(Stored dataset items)
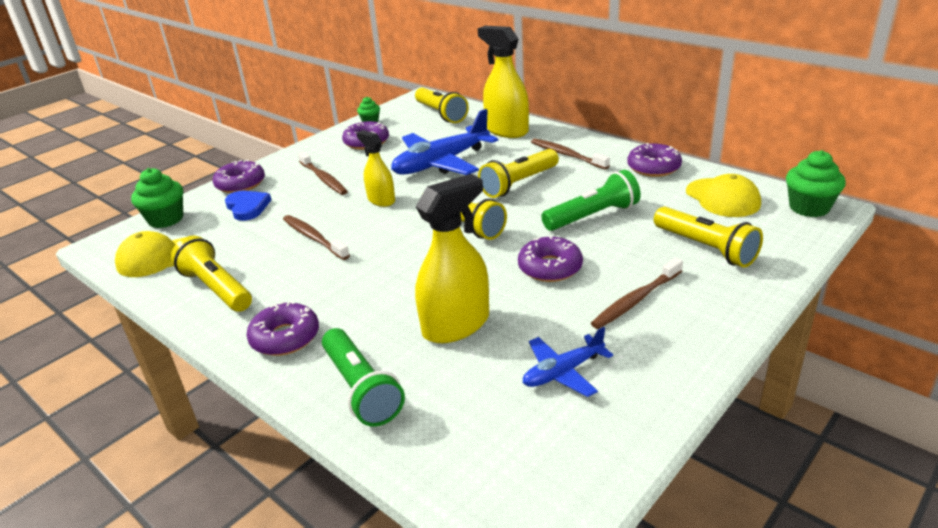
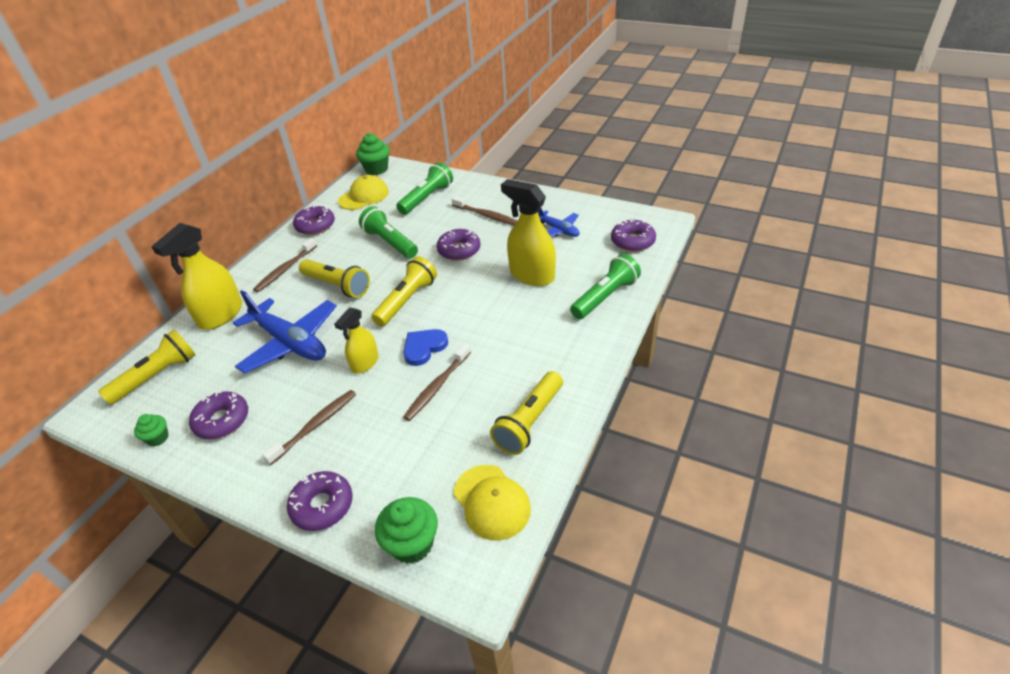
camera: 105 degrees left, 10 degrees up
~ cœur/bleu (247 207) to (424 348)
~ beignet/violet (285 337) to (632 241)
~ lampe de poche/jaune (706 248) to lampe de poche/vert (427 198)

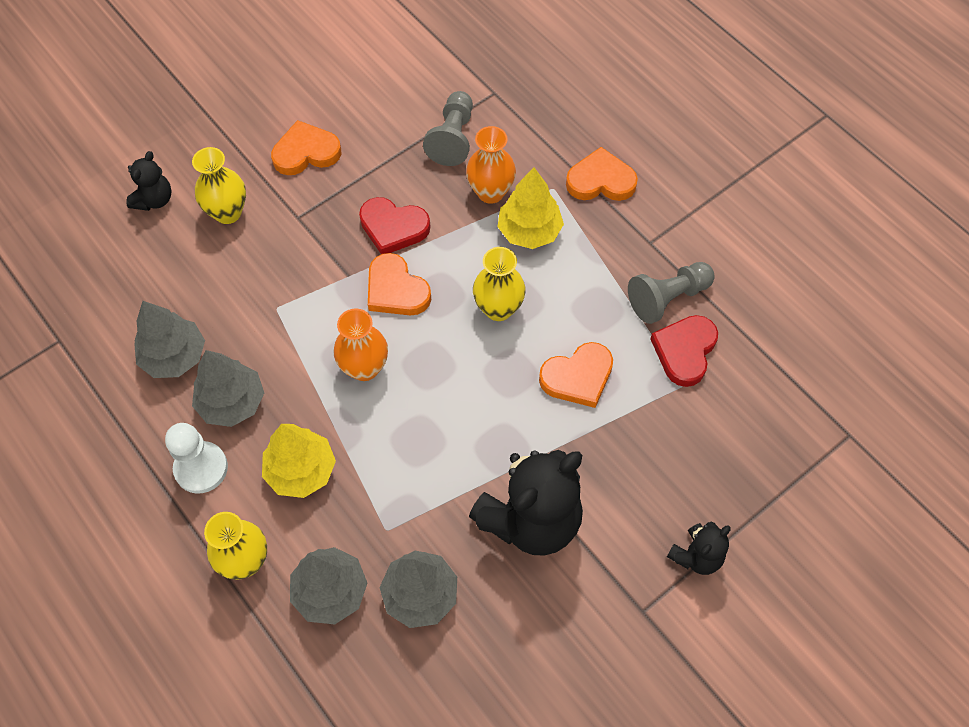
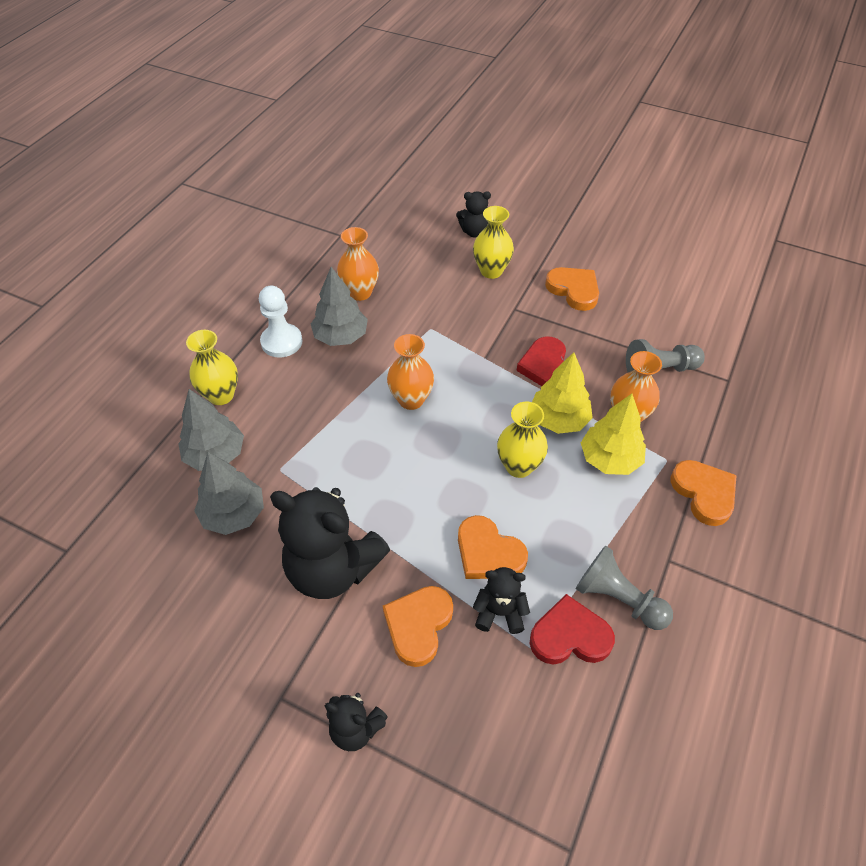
camera: 65 degrees right, 10 degrees down
+ ours en peluche/noir (499 612)
~ arbre/jaune (301 470) to (559 420)
~ cœur/orange (396 290) to (418 625)
~ arbre/gris (174 356) to vase/orange (360 292)

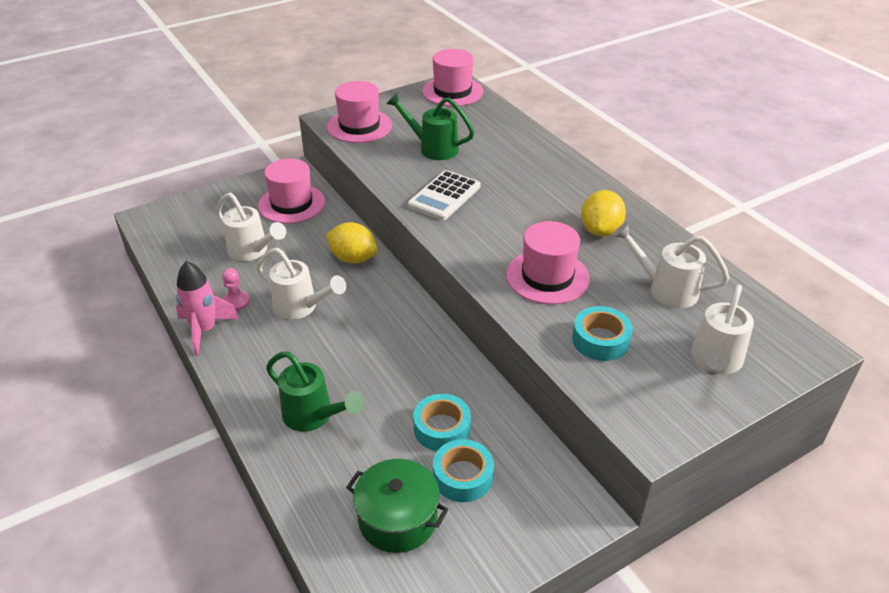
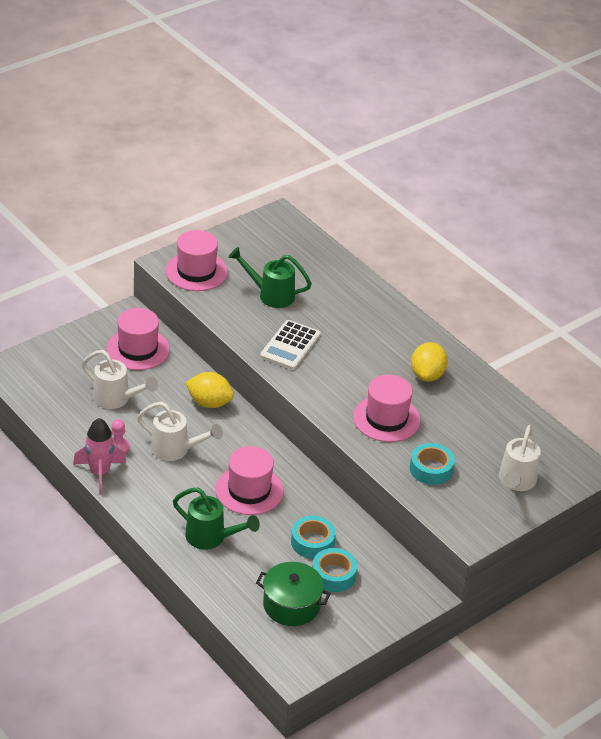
camera: 10 degrees left, 0 degrees up
- arrosoir/blanc (665 289)
~ chapeau/rose (452 91) to (249 490)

— Exercise aim —
Provide an exact copy of only the lines from the beginning of the entries through the line containing "to (632 241)", both ends included, with no pictures.

— Written solution —
camera: 105 degrees left, 10 degrees up
~ cœur/bleu (247 207) to (424 348)
~ beignet/violet (285 337) to (632 241)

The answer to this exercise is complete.